Write out every line below that includes the word "plate".

____ RECORDS FOR THIS EXERCISE

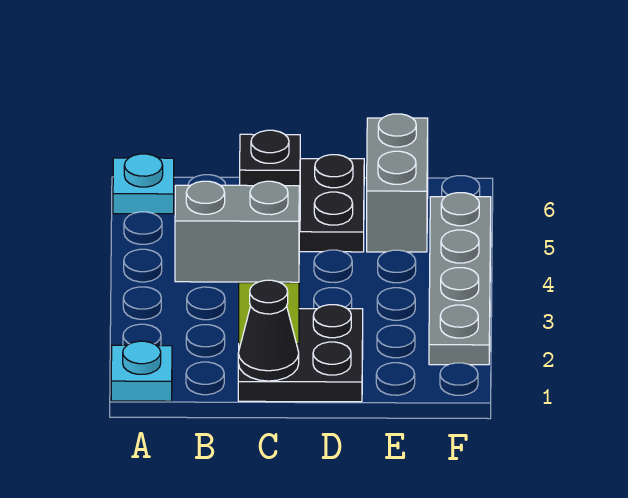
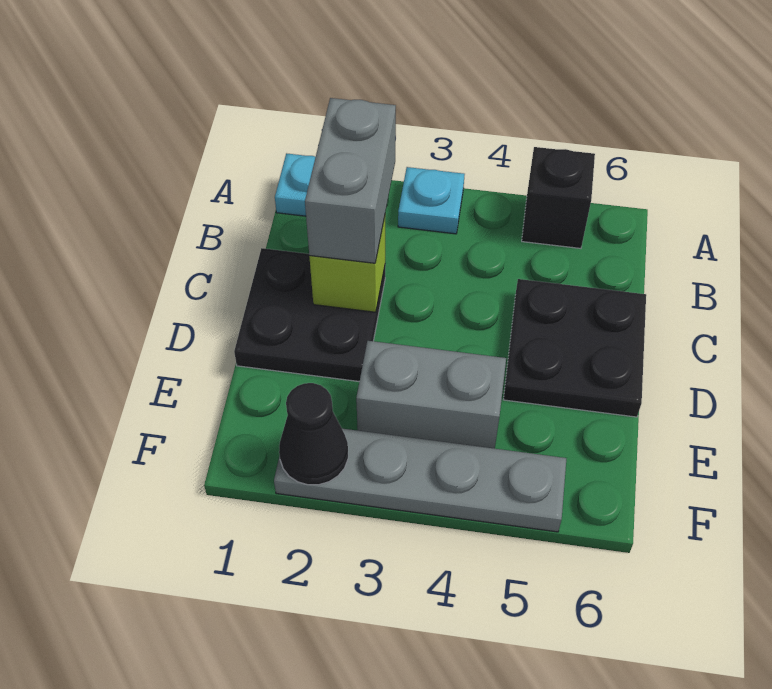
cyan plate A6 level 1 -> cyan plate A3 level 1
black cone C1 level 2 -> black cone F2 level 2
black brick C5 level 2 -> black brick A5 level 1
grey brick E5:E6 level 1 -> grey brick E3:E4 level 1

________
____ RECORDS FOR THIS EXERCISE

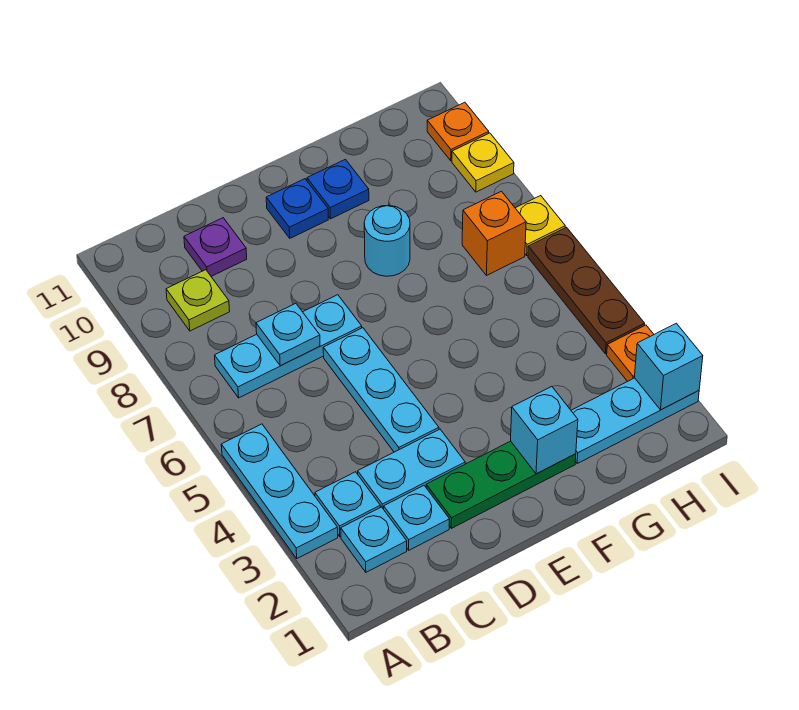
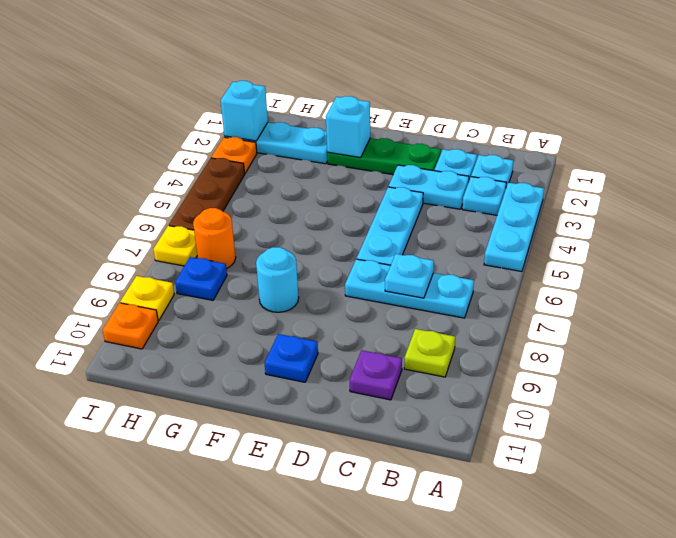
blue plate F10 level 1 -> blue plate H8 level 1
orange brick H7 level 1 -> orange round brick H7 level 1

________

▸ **EXPECTED ANSWER**
cyan plate A6 level 1 -> cyan plate A3 level 1
blue plate F10 level 1 -> blue plate H8 level 1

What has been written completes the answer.